#### [PROMPT]
Reproduce the listing in full. Omit the pictures.

#### [EXERCISE DATA]
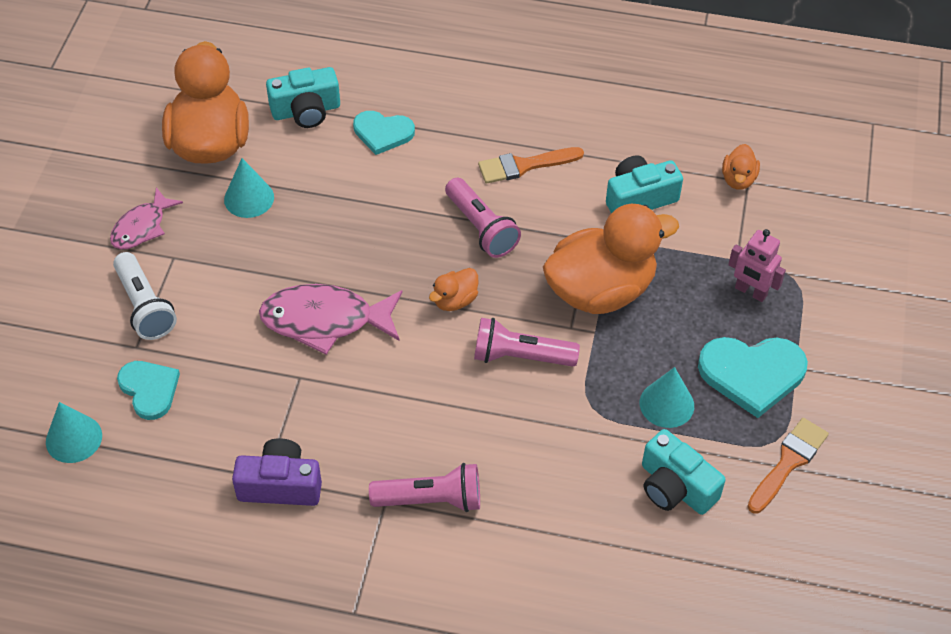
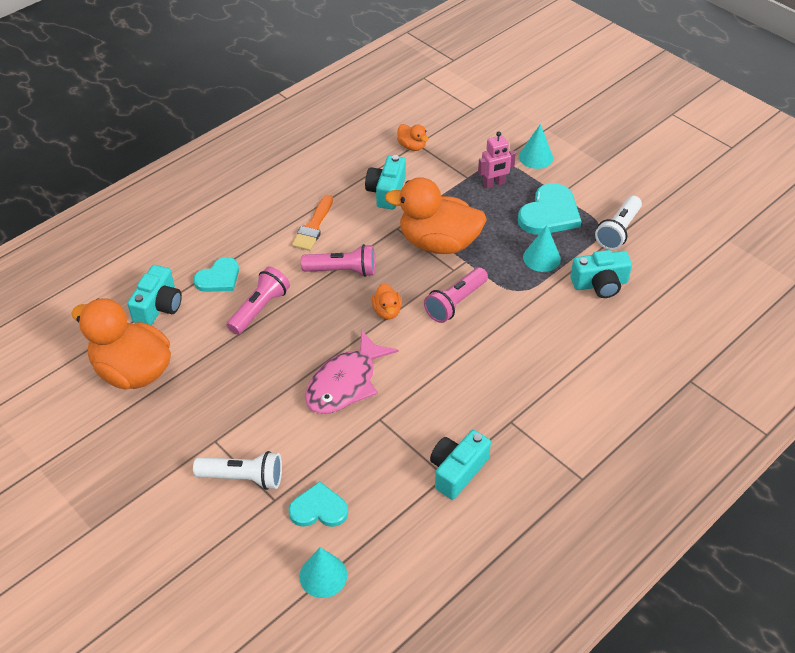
camera: 55 degrees left, 5 degrees down
(142, 227) = (169, 446): pink fish -> none
(249, 198) = (204, 373): turquoise cone -> turquoise cone (536, 157)
(280, 485) = (457, 471): purple camera -> turquoise camera
(431, 500) = (527, 398): pink flashlight -> pink flashlight (259, 309)
(600, 290) = (438, 243): orange duck -> orange duck turned 90 degrees counterclockwise
(788, 462) = (618, 231): orange brush -> white flashlight

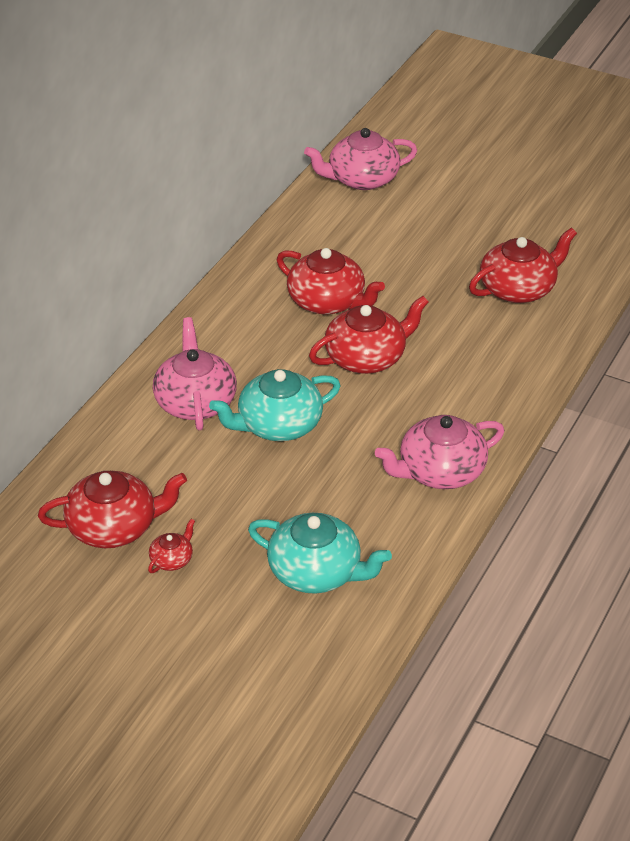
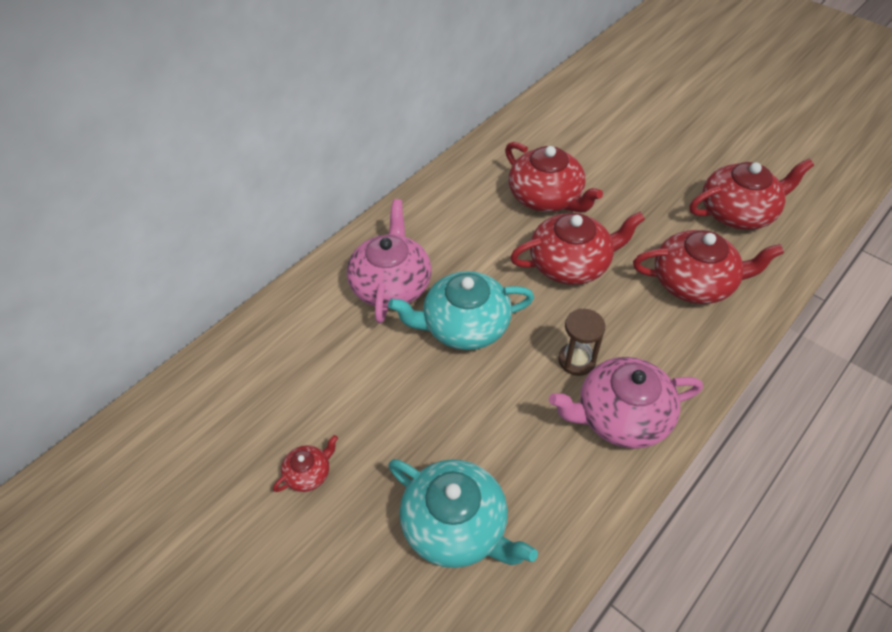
camera: 15 degrees right, 10 degrees up
(114, 527) = (264, 418): red teapot -> red teapot (694, 282)
(362, 179) = (605, 82): pink teapot -> none
(391, 436) = (576, 360): none -> brown hourglass

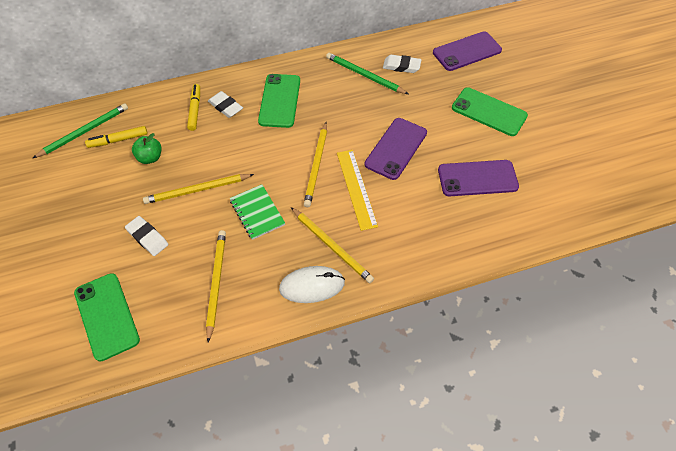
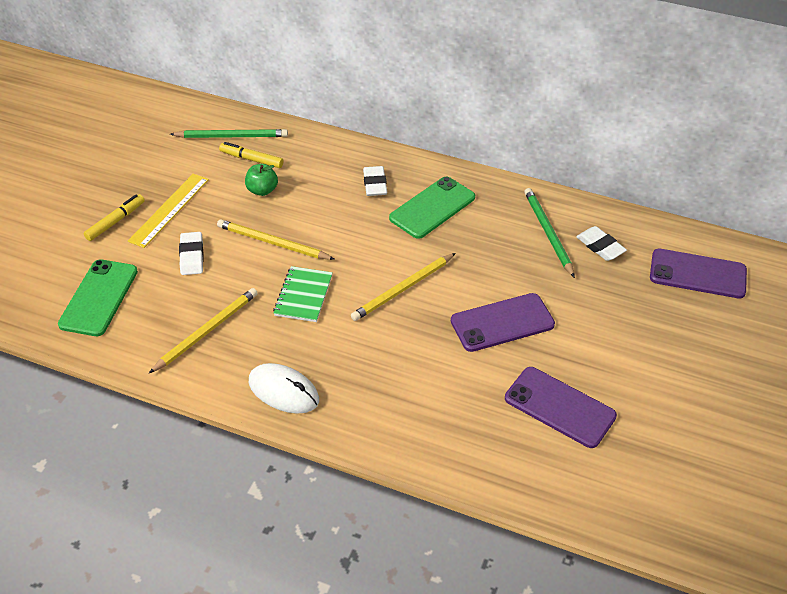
camera: 40 degrees right, 10 degrees down
(195, 110) = (343, 171): yellow marker -> yellow marker (115, 222)
(332, 246) = (339, 370): yellow pencil -> none
(356, 188) = (419, 334): yellow ruler -> yellow ruler (169, 210)
(489, 112) = (651, 350): green phone -> none

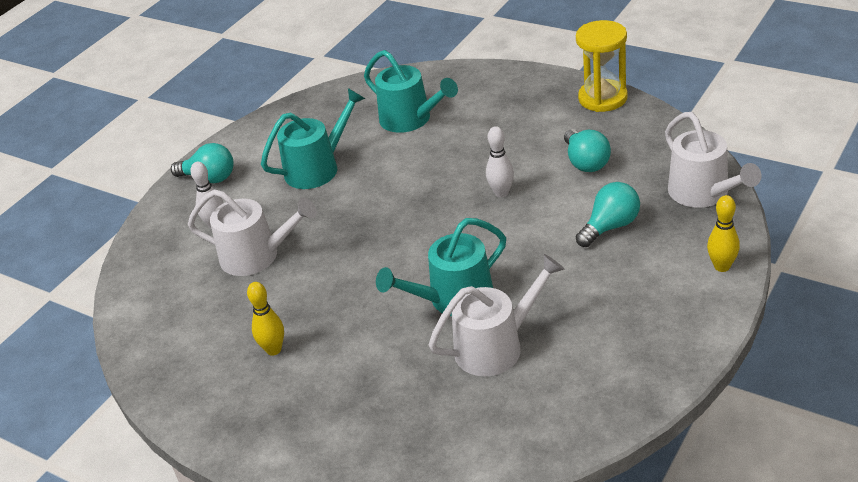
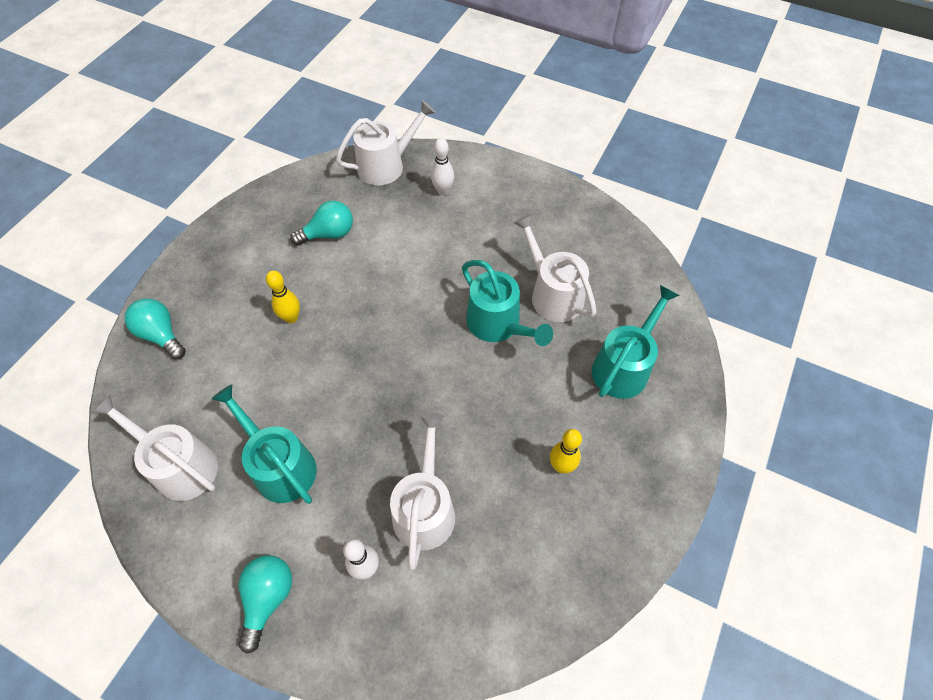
camera: 100 degrees left, 20 degrees up
(330, 117) = (180, 466): none -> white watering can
(410, 119) = (214, 378): turquoise watering can -> turquoise watering can (624, 367)
(501, 193) = (360, 294): white bowling pin -> white bowling pin (443, 191)
(602, 98) = (234, 219): yellow hourglass -> none
(610, 227) = (418, 221): turquoise light bulb -> turquoise light bulb (161, 335)
(722, 266) = (470, 163): yellow bowling pin -> yellow bowling pin (291, 318)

#### [ANSWER SECTION]
camera: 55 degrees left, 5 degrees down
(142, 227) = (169, 446): pink fish -> none
(249, 198) = (204, 373): turquoise cone -> turquoise cone (536, 157)
(280, 485) = (457, 471): purple camera -> turquoise camera
(431, 500) = (527, 398): pink flashlight -> pink flashlight (259, 309)
(600, 290) = (438, 243): orange duck -> orange duck turned 90 degrees counterclockwise
(788, 462) = (618, 231): orange brush -> white flashlight

camera: 15 degrees right, 10 degrees up
(114, 527) = (264, 418): red teapot -> red teapot (694, 282)
(362, 179) = (605, 82): pink teapot -> none
(391, 436) = (576, 360): none -> brown hourglass

camera: 40 degrees right, 10 degrees down
(195, 110) = (343, 171): yellow marker -> yellow marker (115, 222)
(332, 246) = (339, 370): yellow pencil -> none
(356, 188) = (419, 334): yellow ruler -> yellow ruler (169, 210)
(489, 112) = (651, 350): green phone -> none

camera: 100 degrees left, 20 degrees up
(330, 117) = (180, 466): none -> white watering can
(410, 119) = (214, 378): turquoise watering can -> turquoise watering can (624, 367)
(501, 193) = (360, 294): white bowling pin -> white bowling pin (443, 191)
(602, 98) = (234, 219): yellow hourglass -> none
(610, 227) = (418, 221): turquoise light bulb -> turquoise light bulb (161, 335)
(722, 266) = (470, 163): yellow bowling pin -> yellow bowling pin (291, 318)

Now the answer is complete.